• WHAT IS BEING ASKED
From the records below, copy the lines that include "turned".

Before-and-after scene images
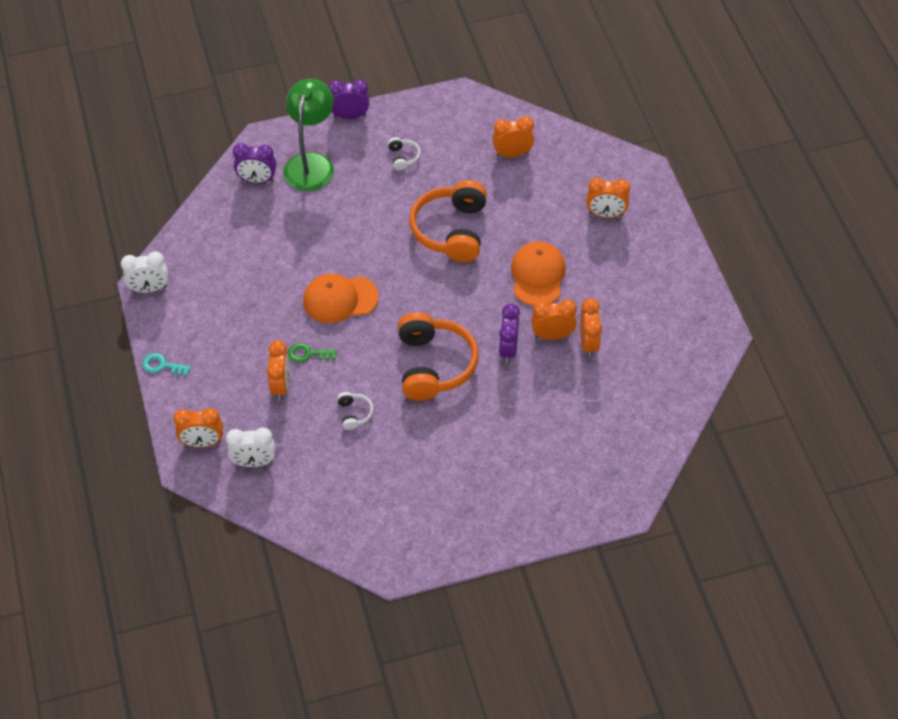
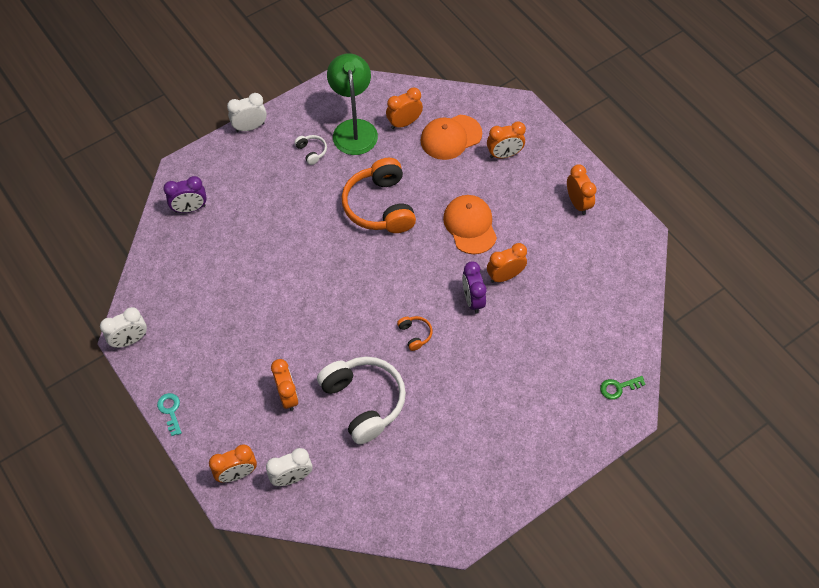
camera: 20 degrees left, 5 degrees up
(162, 365) = (170, 411): turquoise key -> turquoise key turned 75 degrees clockwise
(308, 354) = (300, 358): green key -> green key (618, 388)
(311, 163) = (232, 179): green lamp -> green lamp (354, 129)
(340, 299) = (308, 298): orange cap -> orange cap (451, 137)
(350, 116) = (250, 127): purple clock -> white clock
(354, 414) = (363, 402): white headphones -> white headphones, size x2.36
(434, 365) = (415, 334): orange headphones -> orange headphones, size x0.42
(588, 343) = (538, 274): orange clock -> orange clock (577, 203)

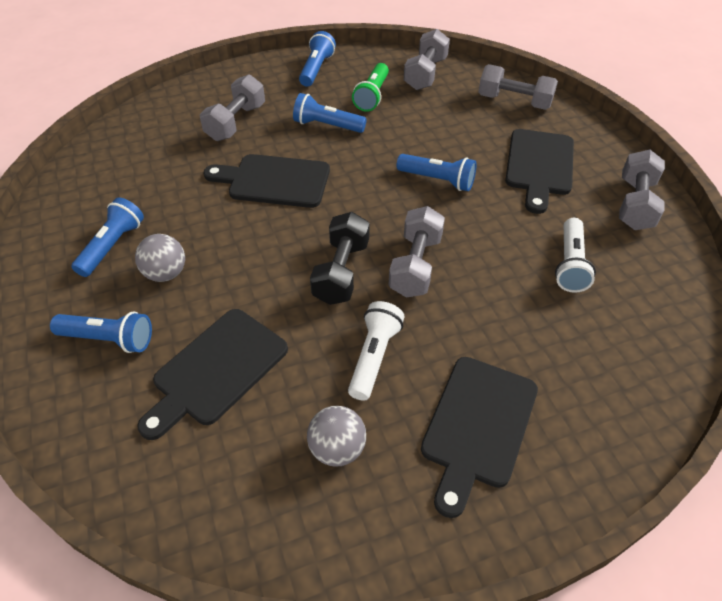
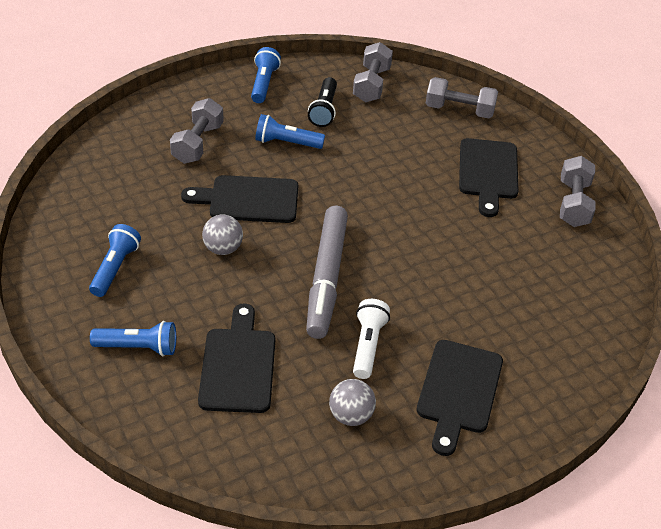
camera: 10 degrees left, 5 degrees down
(166, 273) = (172, 289): grey ball -> grey ball (223, 249)
(216, 370) = (238, 365): black cutting board -> black cutting board turned 150 degrees clockwise
(341, 272) = (327, 278): black dumbbell -> grey marker
(372, 96) = (324, 110): green flashlight -> black flashlight
(415, 265) = (390, 268): grey dumbbell -> none
(438, 180) = (399, 191): blue flashlight -> none
(570, 264) = (521, 260): white flashlight -> none

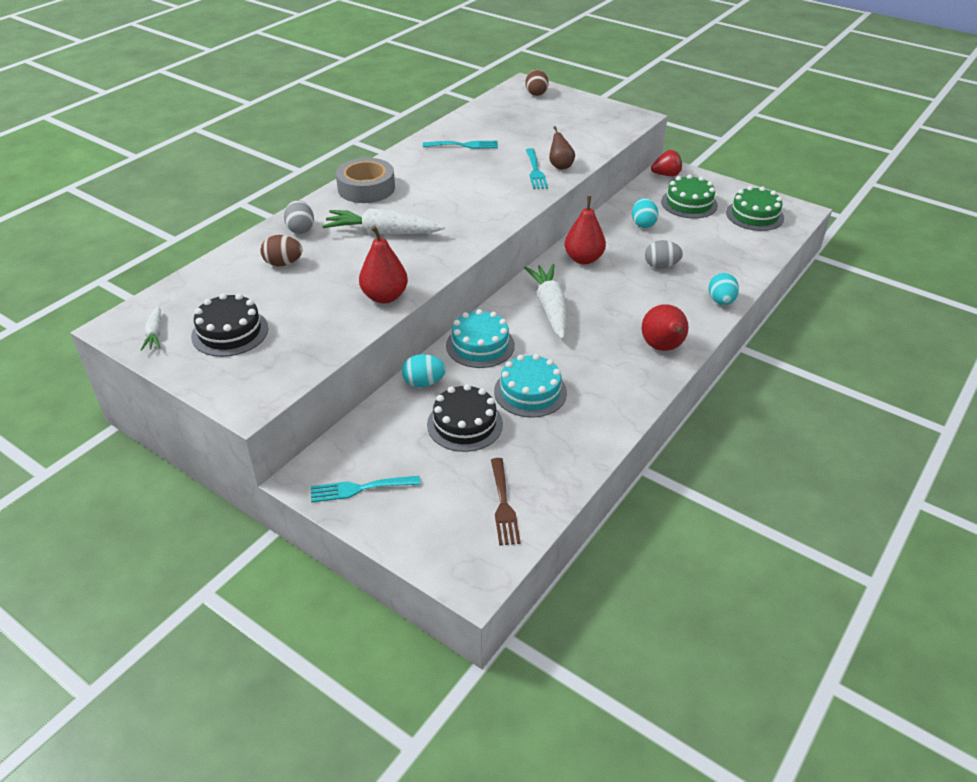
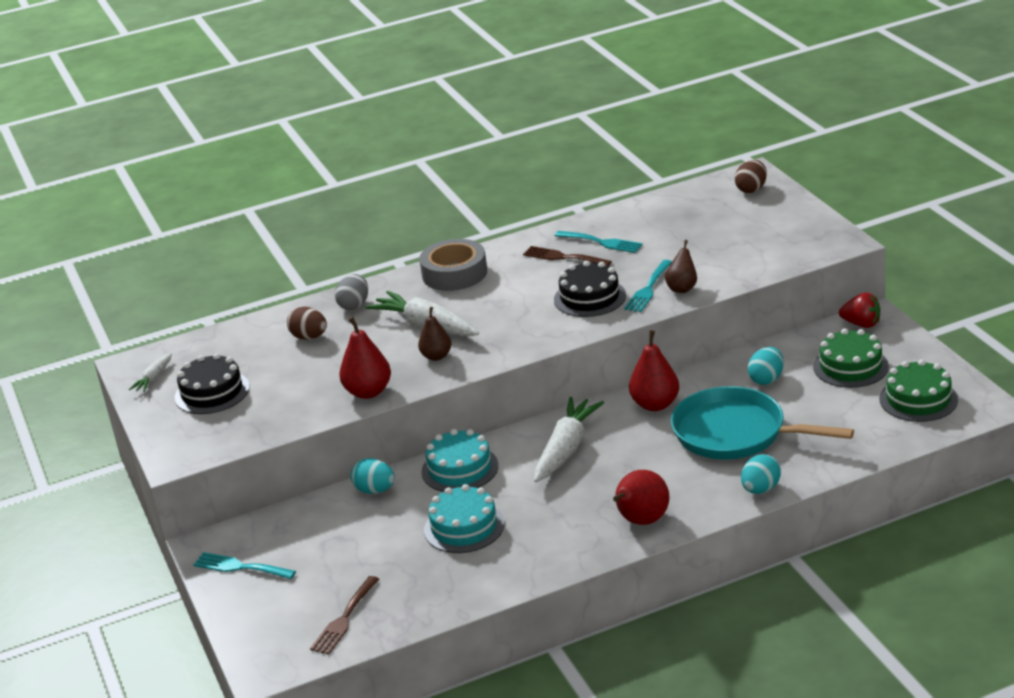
camera: 35 degrees right, 10 degrees down
(416, 254) = (436, 356): none -> brown pear
(445, 161) = (563, 257): none -> brown fork
(465, 424) = (376, 539): black cake -> black cake (589, 297)
(661, 266) = (735, 433): grey egg -> turquoise pan

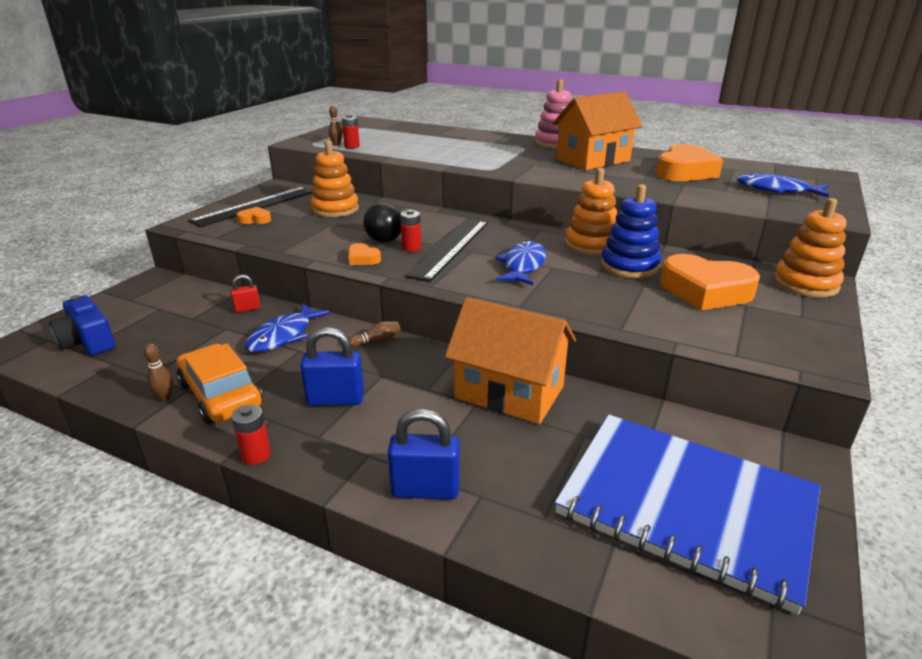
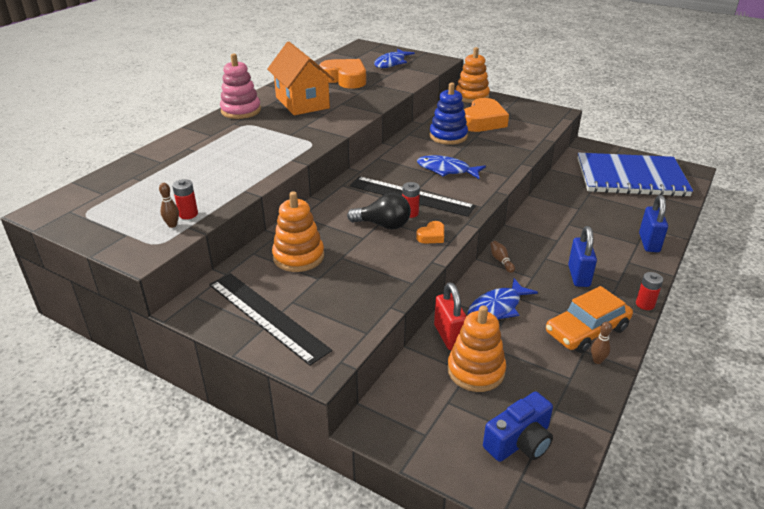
camera: 85 degrees left, 5 degrees up
(247, 309) = (449, 336): red padlock -> red padlock, size x1.75
(255, 220) = (317, 310): orange heart -> none
(283, 336) = (497, 308): blue fish -> blue fish turned 105 degrees clockwise
(509, 392) = (555, 212): orange house -> none
(591, 245) = (411, 143): orange stacking toy -> orange stacking toy (476, 371)
(686, 506) = (631, 177): blue notebook -> blue notebook turned 60 degrees clockwise

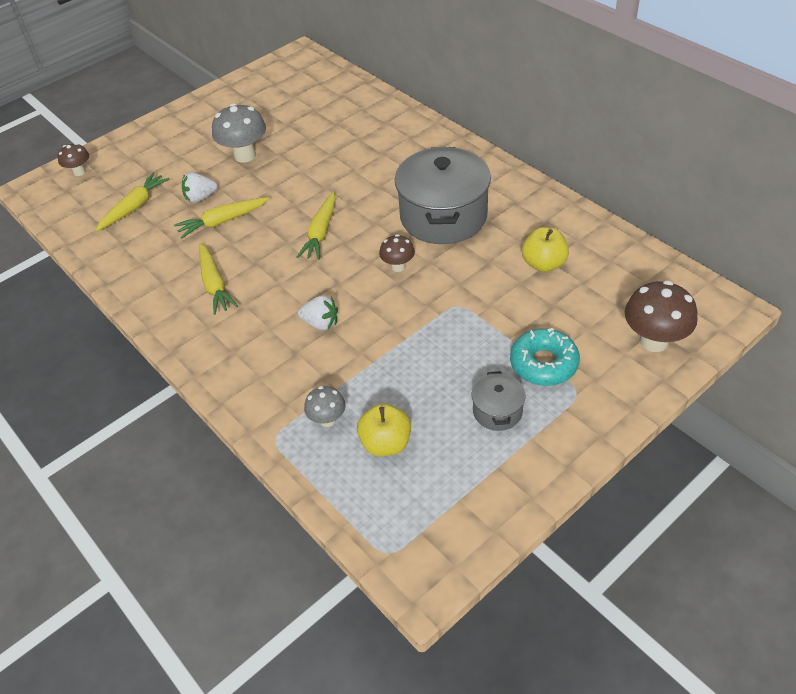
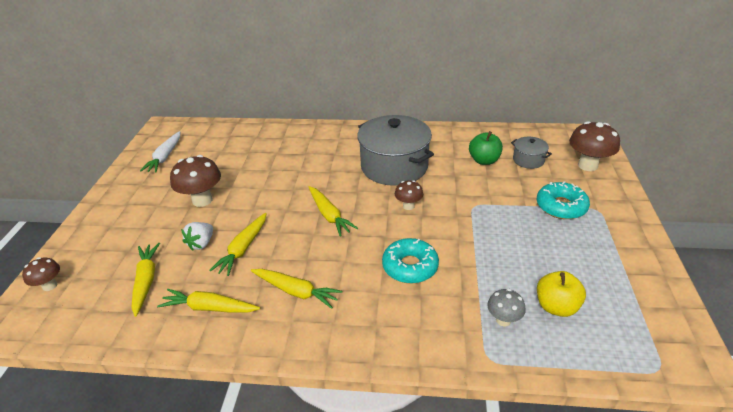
camera: 45 degrees left, 10 degrees down
(148, 257) = (209, 308): none -> yellow carrot
(245, 155) = (202, 200): grey mushroom -> brown mushroom
(266, 91) = (165, 157): none -> white carrot
(321, 323) = (410, 266): white strawberry -> turquoise donut
(497, 411) = (579, 245): grey pot -> grey pot (528, 160)
(543, 264) = (484, 160): yellow apple -> green apple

• SOLUTION FOR THIS EXERCISE
(162, 365) = (170, 411): turquoise key -> turquoise key turned 75 degrees clockwise
(216, 370) = (238, 365): black cutting board -> black cutting board turned 150 degrees clockwise
(283, 336) = (497, 308): blue fish -> blue fish turned 105 degrees clockwise
(686, 506) = (631, 177): blue notebook -> blue notebook turned 60 degrees clockwise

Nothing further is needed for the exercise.